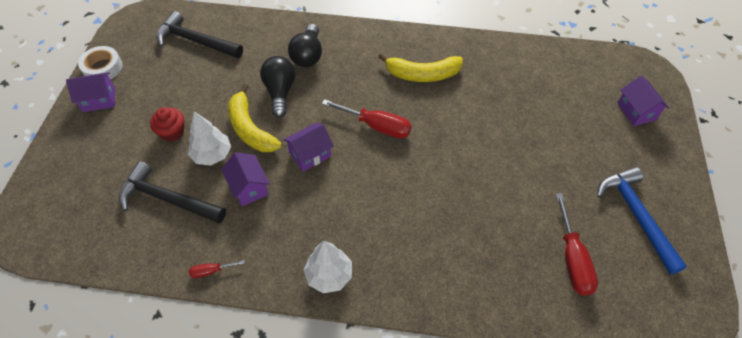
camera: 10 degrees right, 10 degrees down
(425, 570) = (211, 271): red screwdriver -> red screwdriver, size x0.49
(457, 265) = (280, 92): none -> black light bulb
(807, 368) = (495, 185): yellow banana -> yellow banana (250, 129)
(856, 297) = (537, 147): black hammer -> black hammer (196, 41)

────

The reply must consist solely of the lines from the one containing "(807, 368) = (495, 185): yellow" through the last line of the data, reproduced exactly.

→ **Task output**:
(807, 368) = (495, 185): yellow banana -> yellow banana (250, 129)
(856, 297) = (537, 147): black hammer -> black hammer (196, 41)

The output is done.